▶ Exercise requirements
Nothing but the lines from the one containing "purple hammer [344,296,490,418]" through the end of the entries below should be set down, each exactly as written.

* * *

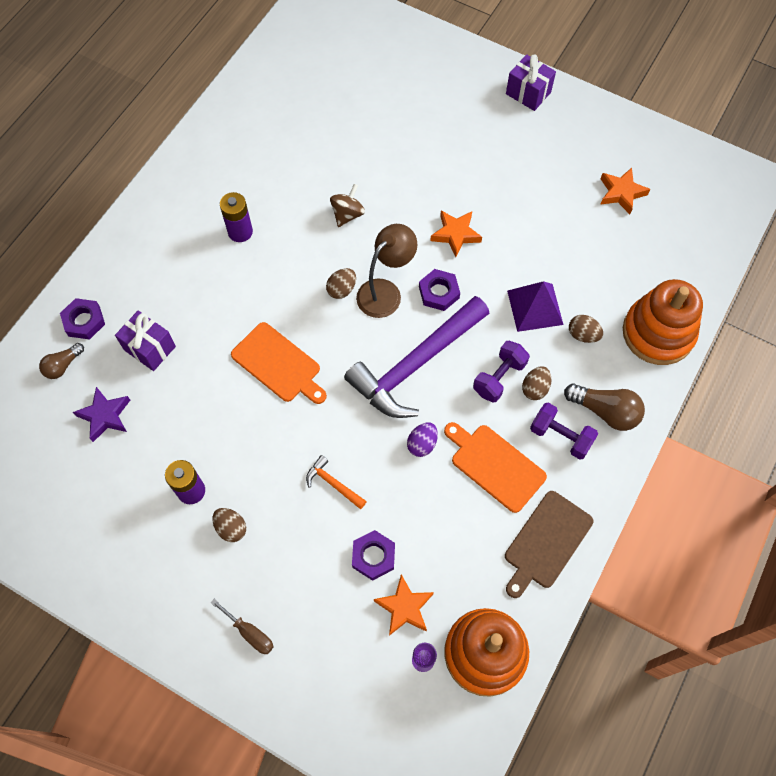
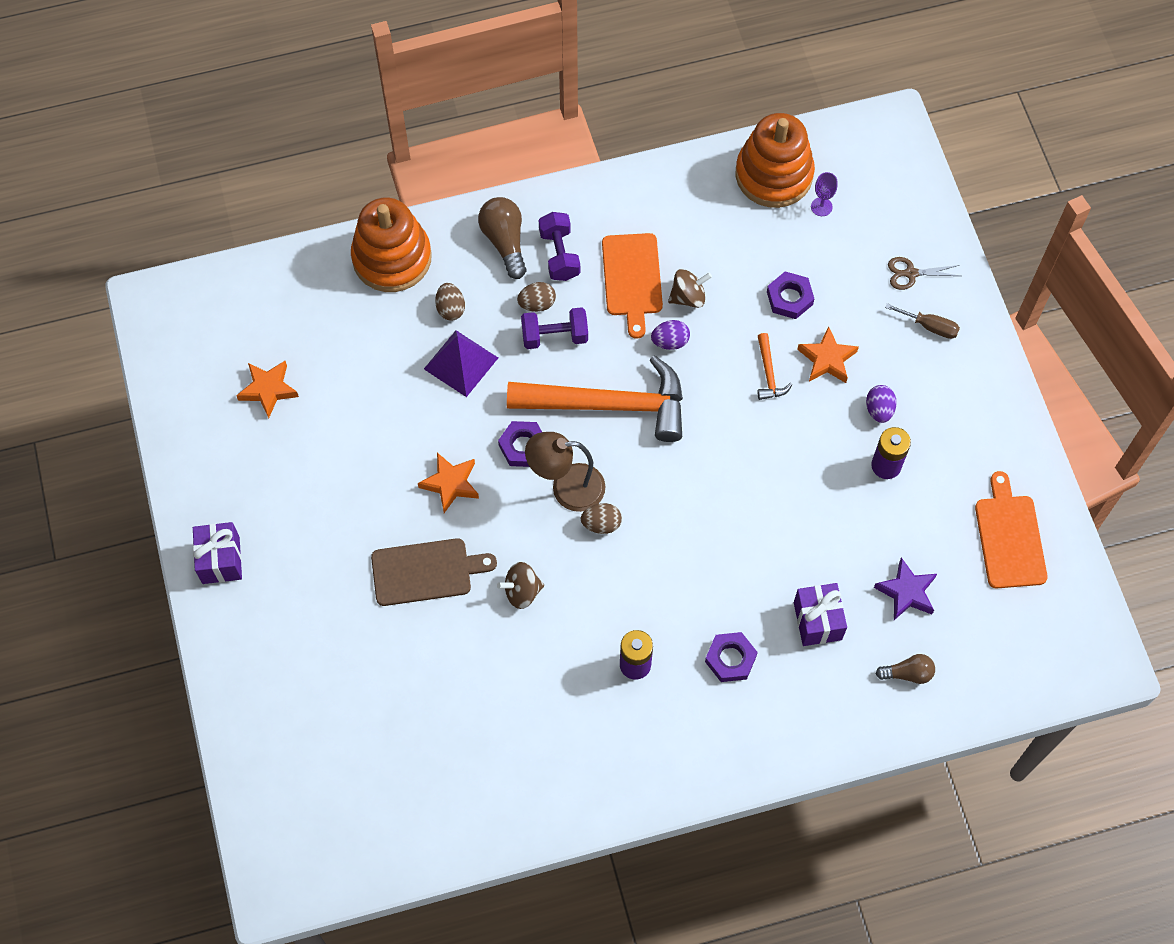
camera: 135 degrees left, 0 degrees up
purple nut [60,298,105,340] -> purple nut moved to [705,632,758,682]
brown screwdriver [210,599,274,654] -> brown screwdriver turned 120 degrees clockwise [885,303,960,339]
brown egg [212,508,246,542] -> purple egg [866,385,897,423]
orange cutting board [231,322,327,404] -> orange cutting board moved to [975,471,1048,588]
purple hammer [344,296,490,418] -> orange hammer [507,356,683,442]
orange star [374,574,434,636] -> orange star moved to [797,326,859,383]
brown cutting board [505,491,594,598] -> brown cutting board moved to [371,538,497,606]
none -> brown spinning top [668,269,712,308]
none -> brown scissors [888,257,960,290]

* * *

▶ Answer box
purple hammer [344,296,490,418] -> orange hammer [507,356,683,442]
orange star [374,574,434,636] -> orange star moved to [797,326,859,383]
brown cutting board [505,491,594,598] -> brown cutting board moved to [371,538,497,606]
none -> brown spinning top [668,269,712,308]
none -> brown scissors [888,257,960,290]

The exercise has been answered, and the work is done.